» Exercise
Among the records below, find the line with "lime brick D5" and the line with "none -> yellow brick D3 level 1". Set down both and every line between, exactly and with no pictures, but nothing else.
+===+
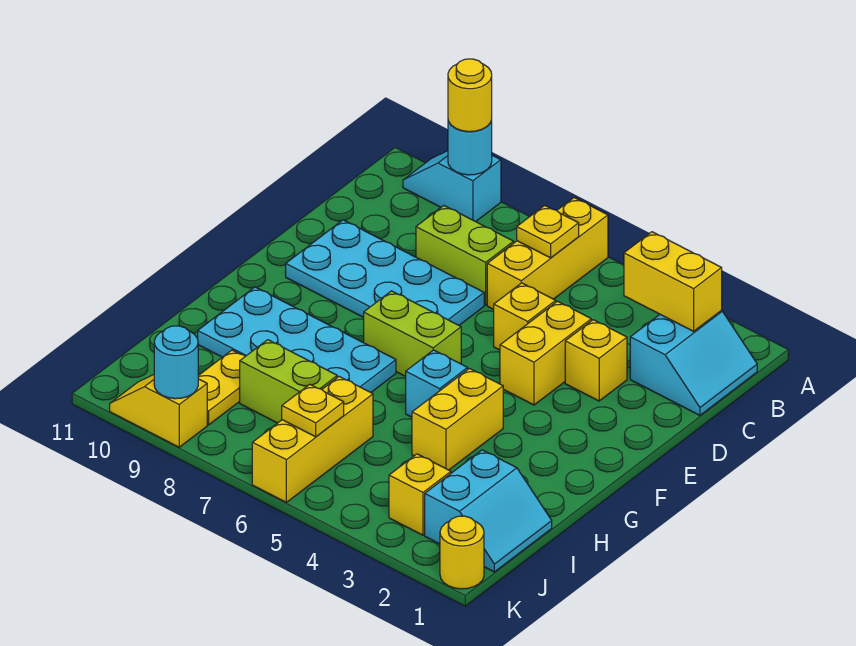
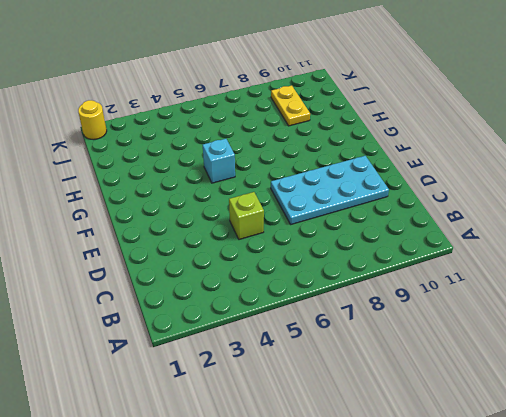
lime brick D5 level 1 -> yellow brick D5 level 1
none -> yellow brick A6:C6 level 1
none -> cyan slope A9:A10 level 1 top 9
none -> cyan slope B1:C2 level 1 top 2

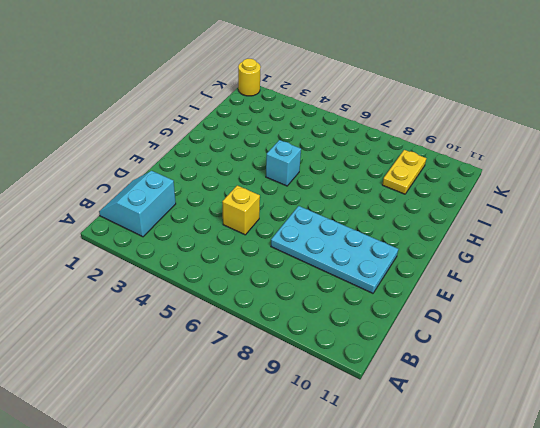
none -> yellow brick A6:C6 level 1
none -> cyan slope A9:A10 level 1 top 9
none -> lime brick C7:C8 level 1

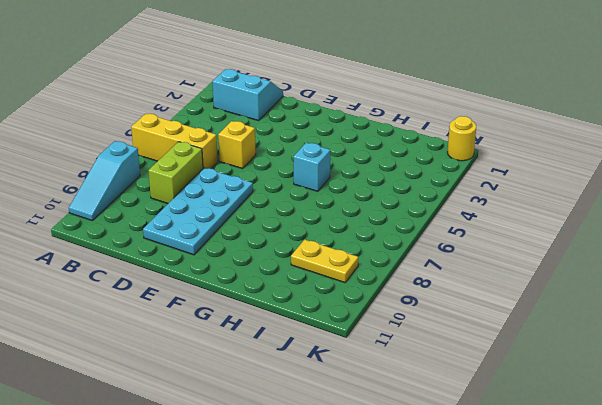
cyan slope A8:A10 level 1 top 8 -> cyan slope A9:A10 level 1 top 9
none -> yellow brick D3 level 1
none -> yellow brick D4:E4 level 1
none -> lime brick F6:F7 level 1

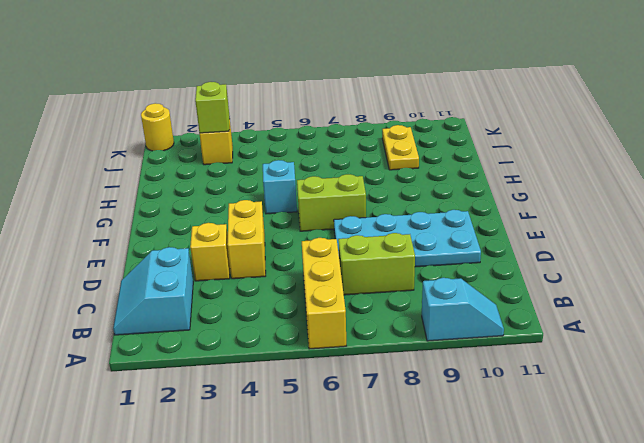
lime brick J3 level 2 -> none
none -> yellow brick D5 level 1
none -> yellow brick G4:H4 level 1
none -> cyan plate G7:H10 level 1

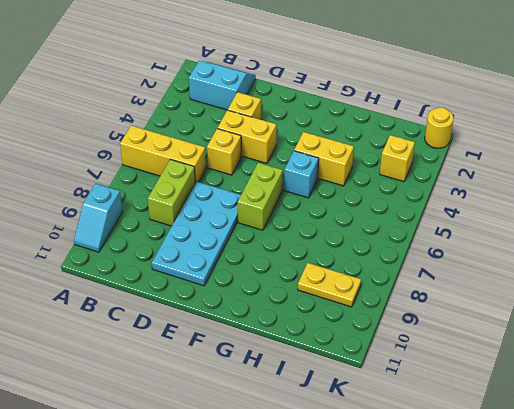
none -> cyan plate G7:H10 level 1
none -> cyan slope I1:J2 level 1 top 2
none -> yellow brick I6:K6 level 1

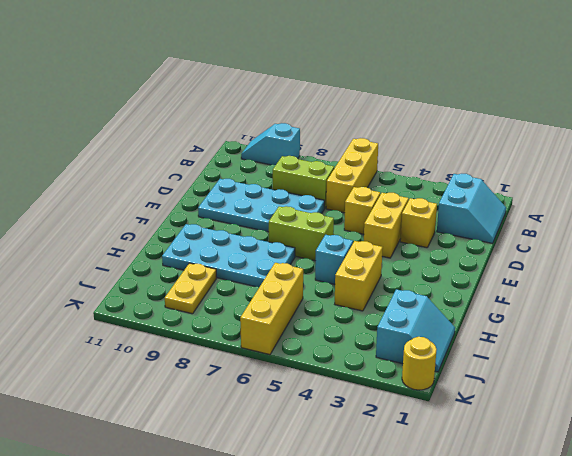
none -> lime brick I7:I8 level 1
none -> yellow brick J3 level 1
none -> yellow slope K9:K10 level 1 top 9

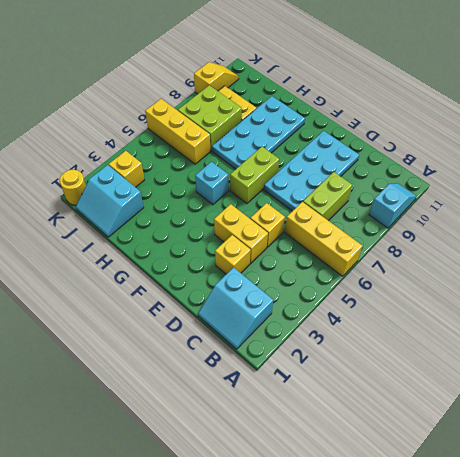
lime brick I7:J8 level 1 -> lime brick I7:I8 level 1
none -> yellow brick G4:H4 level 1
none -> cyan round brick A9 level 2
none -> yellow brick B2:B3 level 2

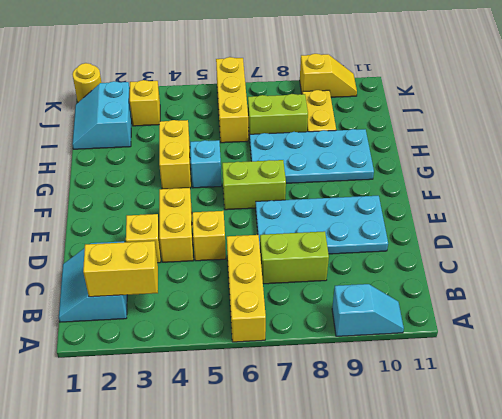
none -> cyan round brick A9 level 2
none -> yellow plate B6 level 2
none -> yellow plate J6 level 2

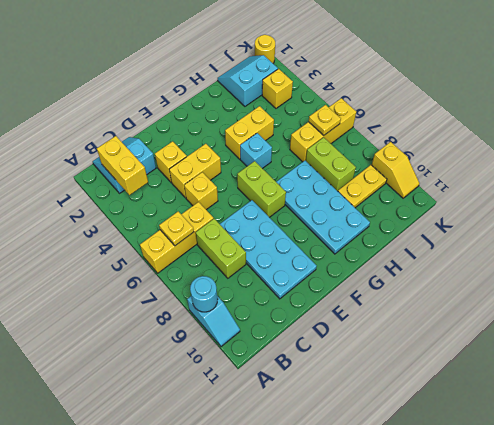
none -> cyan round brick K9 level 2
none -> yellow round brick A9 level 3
+===+
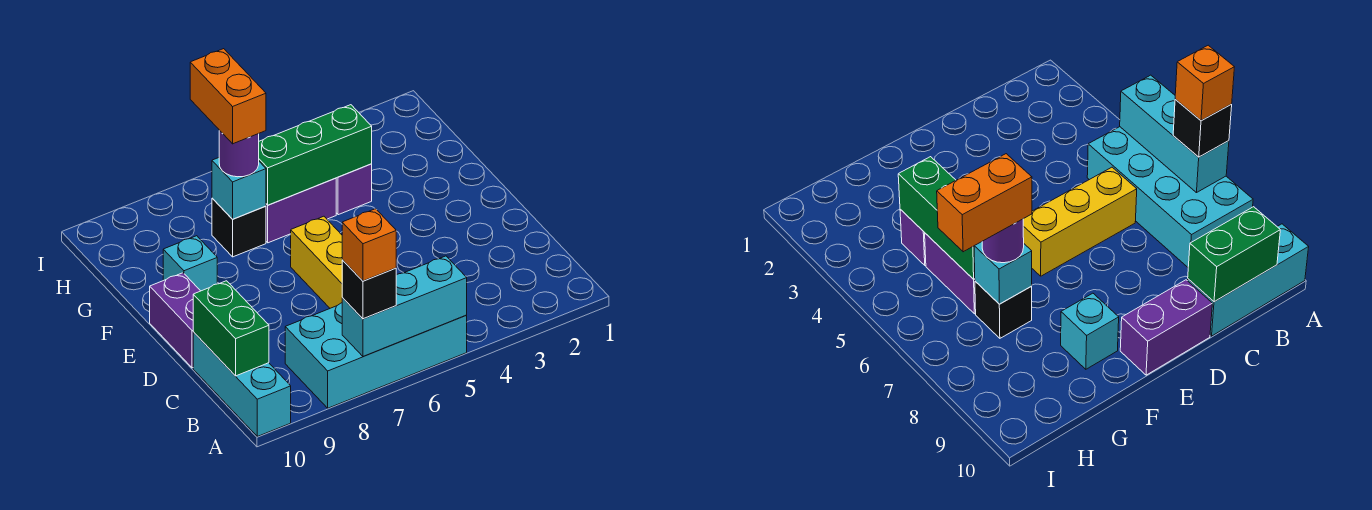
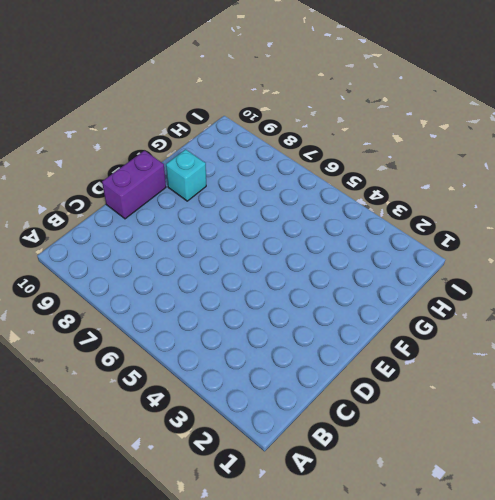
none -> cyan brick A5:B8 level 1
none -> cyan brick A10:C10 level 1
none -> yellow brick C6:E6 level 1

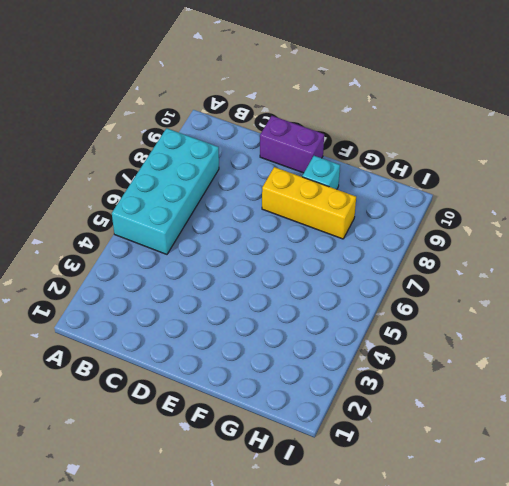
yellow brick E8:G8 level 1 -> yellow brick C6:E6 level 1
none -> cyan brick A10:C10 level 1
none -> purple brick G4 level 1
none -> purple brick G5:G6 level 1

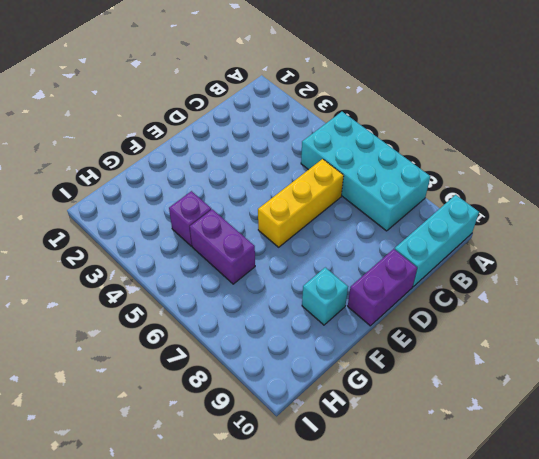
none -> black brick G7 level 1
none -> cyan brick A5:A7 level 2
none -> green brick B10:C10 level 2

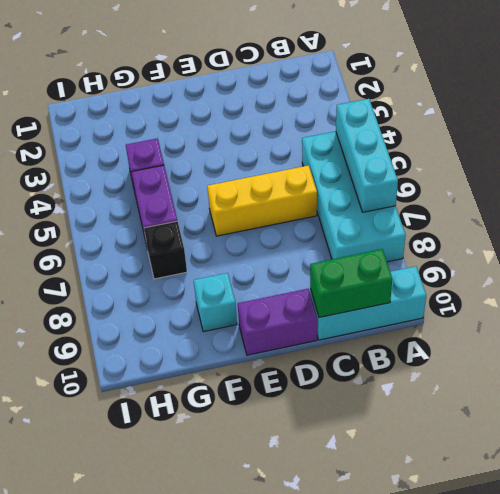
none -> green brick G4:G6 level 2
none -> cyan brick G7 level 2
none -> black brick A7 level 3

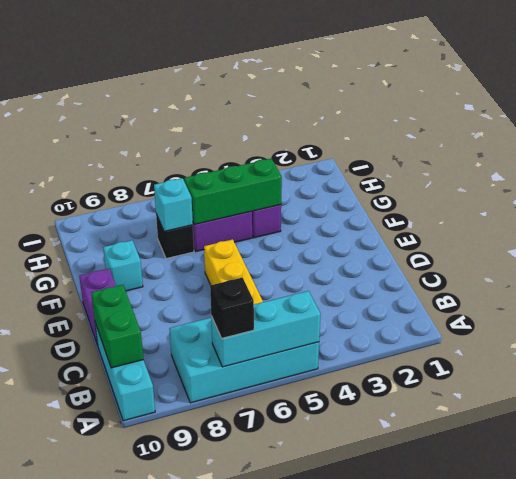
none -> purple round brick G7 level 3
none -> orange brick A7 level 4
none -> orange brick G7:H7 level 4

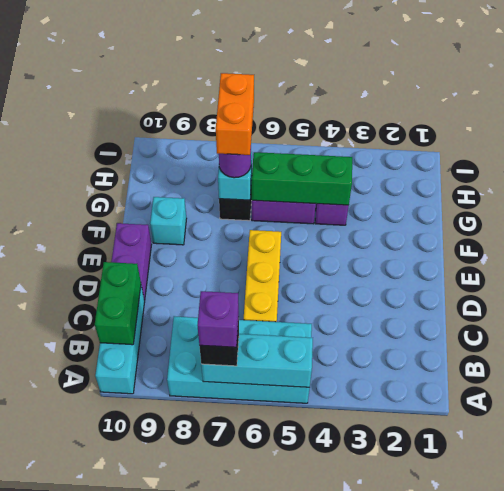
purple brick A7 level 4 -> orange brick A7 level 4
+===+
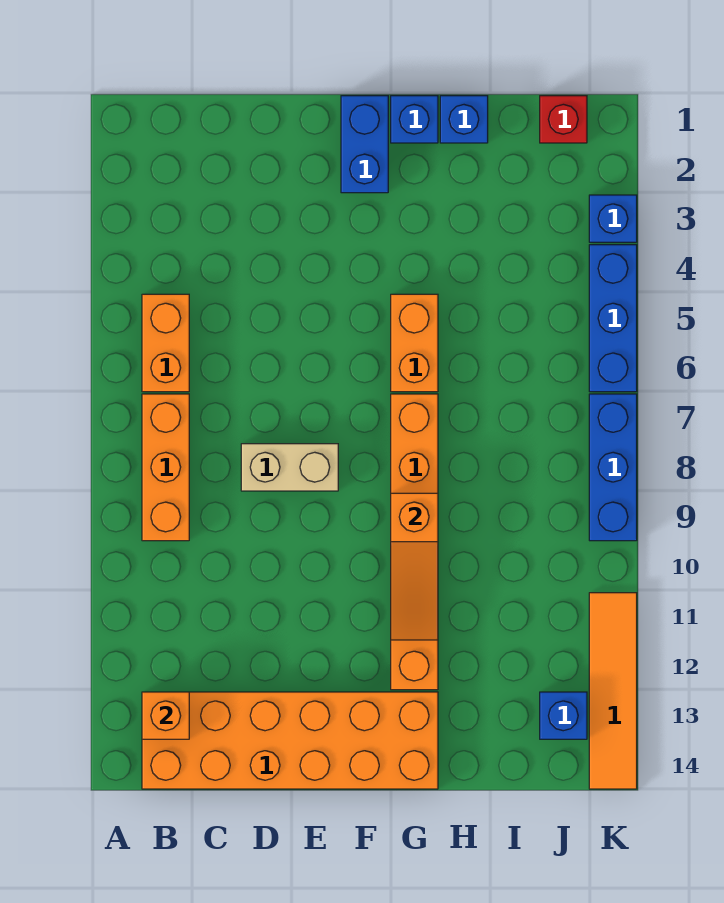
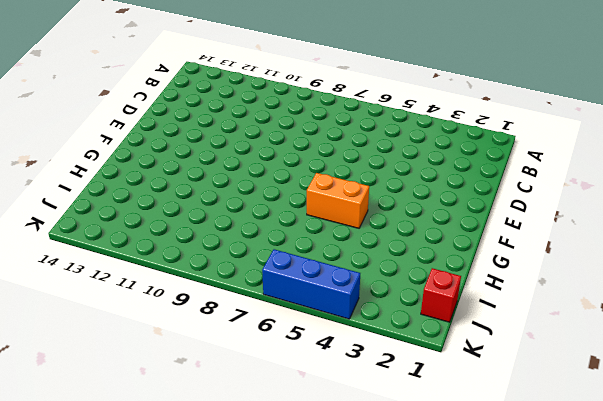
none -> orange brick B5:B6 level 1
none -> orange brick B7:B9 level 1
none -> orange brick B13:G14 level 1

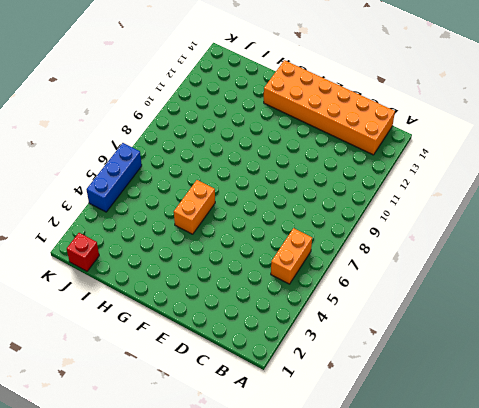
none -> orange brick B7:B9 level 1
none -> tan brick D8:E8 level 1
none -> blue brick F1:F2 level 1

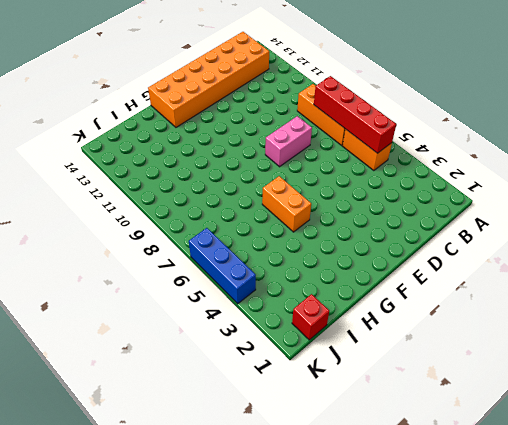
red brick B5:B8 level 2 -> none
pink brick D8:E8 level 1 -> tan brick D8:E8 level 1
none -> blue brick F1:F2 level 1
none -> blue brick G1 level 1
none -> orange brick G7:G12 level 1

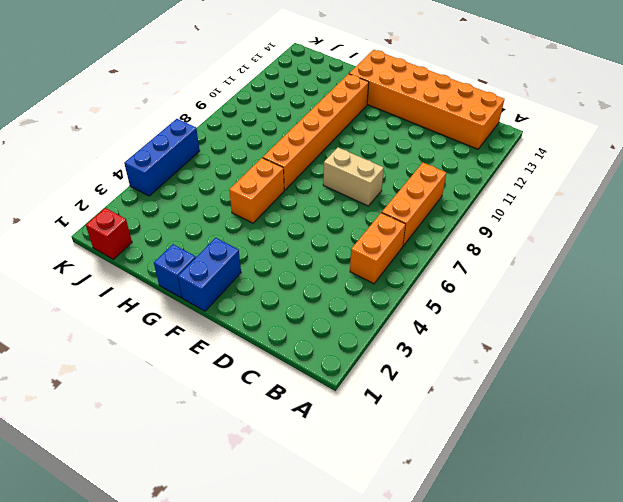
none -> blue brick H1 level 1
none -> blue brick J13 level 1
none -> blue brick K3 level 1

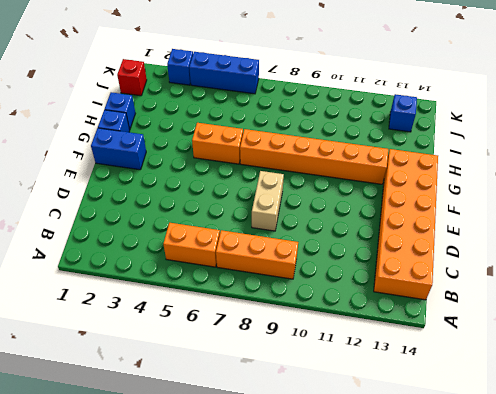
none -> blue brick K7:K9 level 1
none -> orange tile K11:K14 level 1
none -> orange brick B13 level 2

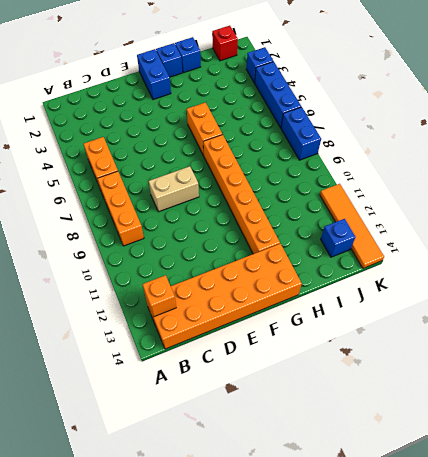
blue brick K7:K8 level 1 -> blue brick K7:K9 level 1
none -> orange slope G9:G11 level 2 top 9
+===+
» Result of the task
lime brick D5 level 1 -> yellow brick D5 level 1
none -> yellow brick A6:C6 level 1
none -> cyan slope A9:A10 level 1 top 9
none -> cyan slope B1:C2 level 1 top 2

none -> yellow brick A6:C6 level 1
none -> cyan slope A9:A10 level 1 top 9
none -> lime brick C7:C8 level 1

cyan slope A8:A10 level 1 top 8 -> cyan slope A9:A10 level 1 top 9
none -> yellow brick D3 level 1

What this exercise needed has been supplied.